┌──
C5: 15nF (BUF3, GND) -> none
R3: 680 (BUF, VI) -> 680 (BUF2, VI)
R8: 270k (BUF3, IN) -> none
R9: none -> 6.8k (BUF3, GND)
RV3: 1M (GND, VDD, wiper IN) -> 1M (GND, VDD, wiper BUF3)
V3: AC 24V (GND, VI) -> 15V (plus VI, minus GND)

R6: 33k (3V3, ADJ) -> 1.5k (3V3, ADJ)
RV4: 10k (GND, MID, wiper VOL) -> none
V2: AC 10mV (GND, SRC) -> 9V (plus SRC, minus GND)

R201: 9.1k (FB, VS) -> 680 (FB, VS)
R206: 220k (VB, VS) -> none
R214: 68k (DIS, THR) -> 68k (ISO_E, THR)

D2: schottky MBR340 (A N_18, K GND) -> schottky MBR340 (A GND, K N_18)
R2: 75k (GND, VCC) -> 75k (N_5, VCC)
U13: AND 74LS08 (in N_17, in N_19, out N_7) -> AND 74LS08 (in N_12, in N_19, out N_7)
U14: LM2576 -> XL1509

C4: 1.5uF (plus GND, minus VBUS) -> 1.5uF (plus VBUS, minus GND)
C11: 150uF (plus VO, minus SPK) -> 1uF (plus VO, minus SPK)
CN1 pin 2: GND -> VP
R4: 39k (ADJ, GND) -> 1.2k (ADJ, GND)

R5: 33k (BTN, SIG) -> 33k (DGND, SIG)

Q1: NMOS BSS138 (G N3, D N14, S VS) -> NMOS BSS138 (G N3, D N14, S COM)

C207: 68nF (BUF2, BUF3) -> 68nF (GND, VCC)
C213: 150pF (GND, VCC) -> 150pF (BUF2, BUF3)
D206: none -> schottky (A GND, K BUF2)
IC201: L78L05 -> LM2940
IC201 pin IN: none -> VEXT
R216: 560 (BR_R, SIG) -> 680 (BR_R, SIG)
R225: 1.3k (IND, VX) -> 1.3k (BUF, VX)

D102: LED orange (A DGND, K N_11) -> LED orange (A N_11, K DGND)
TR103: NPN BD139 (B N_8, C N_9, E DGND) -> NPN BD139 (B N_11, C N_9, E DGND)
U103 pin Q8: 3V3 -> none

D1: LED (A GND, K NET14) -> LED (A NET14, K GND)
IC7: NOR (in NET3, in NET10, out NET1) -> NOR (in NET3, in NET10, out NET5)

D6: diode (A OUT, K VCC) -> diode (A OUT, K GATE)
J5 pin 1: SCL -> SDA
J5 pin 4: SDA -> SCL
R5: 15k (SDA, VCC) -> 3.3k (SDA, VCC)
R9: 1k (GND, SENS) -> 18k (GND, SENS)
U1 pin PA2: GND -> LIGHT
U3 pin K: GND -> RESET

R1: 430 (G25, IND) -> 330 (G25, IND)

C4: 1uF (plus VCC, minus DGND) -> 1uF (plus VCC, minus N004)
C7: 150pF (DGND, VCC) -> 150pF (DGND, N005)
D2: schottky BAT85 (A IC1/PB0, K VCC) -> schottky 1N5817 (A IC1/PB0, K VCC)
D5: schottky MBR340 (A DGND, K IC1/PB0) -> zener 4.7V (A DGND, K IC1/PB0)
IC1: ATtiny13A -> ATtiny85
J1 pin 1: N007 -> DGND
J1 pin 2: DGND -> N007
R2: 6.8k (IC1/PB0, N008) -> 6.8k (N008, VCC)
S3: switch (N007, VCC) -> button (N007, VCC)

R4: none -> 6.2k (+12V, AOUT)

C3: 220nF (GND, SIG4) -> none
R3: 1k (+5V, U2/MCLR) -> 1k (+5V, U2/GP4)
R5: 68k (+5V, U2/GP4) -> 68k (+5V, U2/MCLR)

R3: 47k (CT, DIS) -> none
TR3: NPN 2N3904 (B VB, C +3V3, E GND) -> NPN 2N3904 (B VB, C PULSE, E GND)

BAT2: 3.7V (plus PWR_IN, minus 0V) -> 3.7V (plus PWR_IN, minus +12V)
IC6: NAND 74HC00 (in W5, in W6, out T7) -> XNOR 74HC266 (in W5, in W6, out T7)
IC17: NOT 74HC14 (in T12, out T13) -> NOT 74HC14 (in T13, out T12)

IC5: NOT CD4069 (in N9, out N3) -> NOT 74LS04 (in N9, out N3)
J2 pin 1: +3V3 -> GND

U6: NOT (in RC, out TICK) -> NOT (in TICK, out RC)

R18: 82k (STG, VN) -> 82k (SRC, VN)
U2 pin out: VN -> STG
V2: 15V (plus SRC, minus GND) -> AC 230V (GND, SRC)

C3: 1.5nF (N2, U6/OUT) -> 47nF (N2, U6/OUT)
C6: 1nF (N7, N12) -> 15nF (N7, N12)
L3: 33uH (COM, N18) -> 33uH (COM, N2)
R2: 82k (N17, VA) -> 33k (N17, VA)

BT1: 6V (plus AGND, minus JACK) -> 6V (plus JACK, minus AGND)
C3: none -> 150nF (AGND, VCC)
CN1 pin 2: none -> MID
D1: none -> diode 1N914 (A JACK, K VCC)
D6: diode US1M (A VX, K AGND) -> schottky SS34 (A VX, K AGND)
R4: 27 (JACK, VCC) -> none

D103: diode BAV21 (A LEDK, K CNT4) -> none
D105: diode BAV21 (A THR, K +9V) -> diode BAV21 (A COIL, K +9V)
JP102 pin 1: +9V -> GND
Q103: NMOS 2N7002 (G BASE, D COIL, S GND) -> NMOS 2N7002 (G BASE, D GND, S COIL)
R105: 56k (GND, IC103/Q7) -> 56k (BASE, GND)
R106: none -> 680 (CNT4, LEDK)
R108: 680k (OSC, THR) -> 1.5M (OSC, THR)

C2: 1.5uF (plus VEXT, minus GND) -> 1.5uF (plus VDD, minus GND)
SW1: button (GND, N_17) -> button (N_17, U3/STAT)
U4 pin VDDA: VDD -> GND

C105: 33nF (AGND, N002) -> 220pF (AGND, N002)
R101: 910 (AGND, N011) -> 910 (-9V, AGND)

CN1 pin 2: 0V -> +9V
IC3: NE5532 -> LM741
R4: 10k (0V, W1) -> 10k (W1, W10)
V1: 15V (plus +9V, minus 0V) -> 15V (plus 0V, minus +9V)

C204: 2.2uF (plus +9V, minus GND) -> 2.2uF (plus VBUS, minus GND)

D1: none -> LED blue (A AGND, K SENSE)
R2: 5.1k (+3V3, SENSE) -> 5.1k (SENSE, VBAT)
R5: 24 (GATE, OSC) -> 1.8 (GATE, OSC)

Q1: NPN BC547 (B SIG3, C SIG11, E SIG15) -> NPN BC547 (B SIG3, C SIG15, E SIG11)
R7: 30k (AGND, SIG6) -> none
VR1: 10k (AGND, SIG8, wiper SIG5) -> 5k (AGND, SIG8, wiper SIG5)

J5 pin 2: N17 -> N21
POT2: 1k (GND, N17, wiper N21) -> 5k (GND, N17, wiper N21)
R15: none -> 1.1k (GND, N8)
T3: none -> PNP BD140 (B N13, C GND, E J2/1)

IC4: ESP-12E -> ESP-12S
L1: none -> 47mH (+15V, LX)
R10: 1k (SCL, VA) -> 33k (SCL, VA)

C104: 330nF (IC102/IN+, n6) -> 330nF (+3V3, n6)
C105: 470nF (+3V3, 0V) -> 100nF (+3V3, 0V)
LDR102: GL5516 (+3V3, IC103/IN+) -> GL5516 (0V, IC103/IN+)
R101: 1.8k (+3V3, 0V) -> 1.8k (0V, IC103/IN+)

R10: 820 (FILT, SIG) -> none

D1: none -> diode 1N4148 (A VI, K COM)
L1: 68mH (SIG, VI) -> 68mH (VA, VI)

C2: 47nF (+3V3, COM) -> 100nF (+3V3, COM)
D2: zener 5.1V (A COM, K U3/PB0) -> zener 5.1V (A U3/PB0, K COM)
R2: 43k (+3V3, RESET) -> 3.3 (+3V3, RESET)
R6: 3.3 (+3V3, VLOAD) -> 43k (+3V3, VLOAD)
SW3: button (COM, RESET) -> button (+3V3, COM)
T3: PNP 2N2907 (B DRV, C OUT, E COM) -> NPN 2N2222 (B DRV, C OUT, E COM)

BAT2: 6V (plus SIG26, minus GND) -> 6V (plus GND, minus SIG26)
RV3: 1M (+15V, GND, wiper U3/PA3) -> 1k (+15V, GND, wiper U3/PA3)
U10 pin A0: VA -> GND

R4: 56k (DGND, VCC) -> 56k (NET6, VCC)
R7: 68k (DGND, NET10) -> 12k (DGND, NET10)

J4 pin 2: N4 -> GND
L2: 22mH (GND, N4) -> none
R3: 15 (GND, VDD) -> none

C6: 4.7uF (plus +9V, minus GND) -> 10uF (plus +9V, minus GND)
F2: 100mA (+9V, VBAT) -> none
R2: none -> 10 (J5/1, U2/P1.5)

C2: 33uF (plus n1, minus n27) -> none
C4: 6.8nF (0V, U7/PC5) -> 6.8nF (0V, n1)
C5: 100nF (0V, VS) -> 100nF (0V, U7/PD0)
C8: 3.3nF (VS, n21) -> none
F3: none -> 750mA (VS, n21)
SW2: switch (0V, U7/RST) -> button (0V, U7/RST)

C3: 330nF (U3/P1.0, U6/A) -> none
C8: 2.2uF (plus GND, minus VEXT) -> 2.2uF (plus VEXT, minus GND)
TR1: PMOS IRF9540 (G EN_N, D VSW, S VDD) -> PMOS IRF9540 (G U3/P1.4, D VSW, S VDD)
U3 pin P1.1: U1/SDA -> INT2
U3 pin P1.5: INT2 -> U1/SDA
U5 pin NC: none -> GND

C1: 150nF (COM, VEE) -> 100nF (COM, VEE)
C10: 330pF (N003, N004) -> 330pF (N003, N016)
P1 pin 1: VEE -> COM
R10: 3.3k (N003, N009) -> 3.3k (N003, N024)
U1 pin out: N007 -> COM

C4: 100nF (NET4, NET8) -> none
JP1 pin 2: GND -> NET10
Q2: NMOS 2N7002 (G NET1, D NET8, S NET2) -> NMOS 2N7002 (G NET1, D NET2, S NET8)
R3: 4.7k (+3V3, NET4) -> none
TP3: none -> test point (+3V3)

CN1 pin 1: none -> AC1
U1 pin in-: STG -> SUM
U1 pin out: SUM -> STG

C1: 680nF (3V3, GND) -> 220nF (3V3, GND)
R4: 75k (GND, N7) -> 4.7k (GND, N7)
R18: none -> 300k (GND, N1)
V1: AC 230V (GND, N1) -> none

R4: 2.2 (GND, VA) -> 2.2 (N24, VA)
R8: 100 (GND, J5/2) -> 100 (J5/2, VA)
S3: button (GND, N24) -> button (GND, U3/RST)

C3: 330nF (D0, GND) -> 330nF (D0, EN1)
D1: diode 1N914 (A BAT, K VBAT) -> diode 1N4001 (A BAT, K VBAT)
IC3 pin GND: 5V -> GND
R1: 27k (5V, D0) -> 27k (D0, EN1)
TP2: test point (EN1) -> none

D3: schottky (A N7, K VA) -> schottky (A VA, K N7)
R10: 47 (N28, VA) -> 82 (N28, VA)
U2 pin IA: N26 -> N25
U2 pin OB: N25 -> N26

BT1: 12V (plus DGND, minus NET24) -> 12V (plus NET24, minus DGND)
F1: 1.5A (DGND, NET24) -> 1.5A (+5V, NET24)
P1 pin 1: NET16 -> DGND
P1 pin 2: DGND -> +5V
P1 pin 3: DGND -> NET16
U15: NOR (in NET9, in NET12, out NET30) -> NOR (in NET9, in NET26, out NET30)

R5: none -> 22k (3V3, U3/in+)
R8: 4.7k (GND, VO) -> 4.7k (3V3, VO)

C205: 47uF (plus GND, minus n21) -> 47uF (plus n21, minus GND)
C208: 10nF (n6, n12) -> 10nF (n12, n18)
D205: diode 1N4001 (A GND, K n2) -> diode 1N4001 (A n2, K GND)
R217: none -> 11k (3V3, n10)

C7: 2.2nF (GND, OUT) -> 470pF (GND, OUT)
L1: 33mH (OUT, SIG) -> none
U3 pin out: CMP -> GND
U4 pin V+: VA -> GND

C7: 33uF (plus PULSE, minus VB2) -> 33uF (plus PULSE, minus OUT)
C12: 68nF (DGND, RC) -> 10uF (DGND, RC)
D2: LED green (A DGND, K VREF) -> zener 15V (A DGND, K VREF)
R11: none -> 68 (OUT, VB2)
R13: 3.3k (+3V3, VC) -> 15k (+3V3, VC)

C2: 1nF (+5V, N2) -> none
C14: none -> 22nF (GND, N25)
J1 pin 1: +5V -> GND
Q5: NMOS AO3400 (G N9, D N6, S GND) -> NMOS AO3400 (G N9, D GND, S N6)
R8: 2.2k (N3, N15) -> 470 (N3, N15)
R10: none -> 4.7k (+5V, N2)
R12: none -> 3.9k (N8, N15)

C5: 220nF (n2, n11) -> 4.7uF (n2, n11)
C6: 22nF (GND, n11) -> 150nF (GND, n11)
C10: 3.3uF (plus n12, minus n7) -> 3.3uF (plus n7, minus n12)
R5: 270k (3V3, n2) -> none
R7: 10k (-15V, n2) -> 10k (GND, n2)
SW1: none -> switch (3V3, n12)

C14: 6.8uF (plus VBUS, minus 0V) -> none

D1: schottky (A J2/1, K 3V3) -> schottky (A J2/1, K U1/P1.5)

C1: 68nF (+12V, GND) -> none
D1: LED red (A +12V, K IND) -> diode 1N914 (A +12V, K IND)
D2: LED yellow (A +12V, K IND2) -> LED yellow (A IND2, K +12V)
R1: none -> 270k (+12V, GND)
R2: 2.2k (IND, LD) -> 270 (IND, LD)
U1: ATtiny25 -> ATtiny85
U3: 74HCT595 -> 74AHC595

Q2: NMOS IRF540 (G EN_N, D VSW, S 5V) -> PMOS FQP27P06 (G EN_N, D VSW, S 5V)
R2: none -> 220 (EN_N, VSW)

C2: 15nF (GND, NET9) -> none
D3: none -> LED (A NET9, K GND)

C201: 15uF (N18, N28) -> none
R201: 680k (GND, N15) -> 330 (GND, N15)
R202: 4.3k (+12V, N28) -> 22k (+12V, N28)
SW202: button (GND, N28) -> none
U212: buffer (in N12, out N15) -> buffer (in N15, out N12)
└──
Within the data above, the lines from the one with "R18: 82k (STG, VN) -> 82k (SRC, VN)" to the one with "Q1: NPN BC547" must be repeated exactly; no other line belongs in the answer.

ANSWER TO THE EXERCISE:
R18: 82k (STG, VN) -> 82k (SRC, VN)
U2 pin out: VN -> STG
V2: 15V (plus SRC, minus GND) -> AC 230V (GND, SRC)

C3: 1.5nF (N2, U6/OUT) -> 47nF (N2, U6/OUT)
C6: 1nF (N7, N12) -> 15nF (N7, N12)
L3: 33uH (COM, N18) -> 33uH (COM, N2)
R2: 82k (N17, VA) -> 33k (N17, VA)

BT1: 6V (plus AGND, minus JACK) -> 6V (plus JACK, minus AGND)
C3: none -> 150nF (AGND, VCC)
CN1 pin 2: none -> MID
D1: none -> diode 1N914 (A JACK, K VCC)
D6: diode US1M (A VX, K AGND) -> schottky SS34 (A VX, K AGND)
R4: 27 (JACK, VCC) -> none

D103: diode BAV21 (A LEDK, K CNT4) -> none
D105: diode BAV21 (A THR, K +9V) -> diode BAV21 (A COIL, K +9V)
JP102 pin 1: +9V -> GND
Q103: NMOS 2N7002 (G BASE, D COIL, S GND) -> NMOS 2N7002 (G BASE, D GND, S COIL)
R105: 56k (GND, IC103/Q7) -> 56k (BASE, GND)
R106: none -> 680 (CNT4, LEDK)
R108: 680k (OSC, THR) -> 1.5M (OSC, THR)

C2: 1.5uF (plus VEXT, minus GND) -> 1.5uF (plus VDD, minus GND)
SW1: button (GND, N_17) -> button (N_17, U3/STAT)
U4 pin VDDA: VDD -> GND

C105: 33nF (AGND, N002) -> 220pF (AGND, N002)
R101: 910 (AGND, N011) -> 910 (-9V, AGND)

CN1 pin 2: 0V -> +9V
IC3: NE5532 -> LM741
R4: 10k (0V, W1) -> 10k (W1, W10)
V1: 15V (plus +9V, minus 0V) -> 15V (plus 0V, minus +9V)

C204: 2.2uF (plus +9V, minus GND) -> 2.2uF (plus VBUS, minus GND)

D1: none -> LED blue (A AGND, K SENSE)
R2: 5.1k (+3V3, SENSE) -> 5.1k (SENSE, VBAT)
R5: 24 (GATE, OSC) -> 1.8 (GATE, OSC)

Q1: NPN BC547 (B SIG3, C SIG11, E SIG15) -> NPN BC547 (B SIG3, C SIG15, E SIG11)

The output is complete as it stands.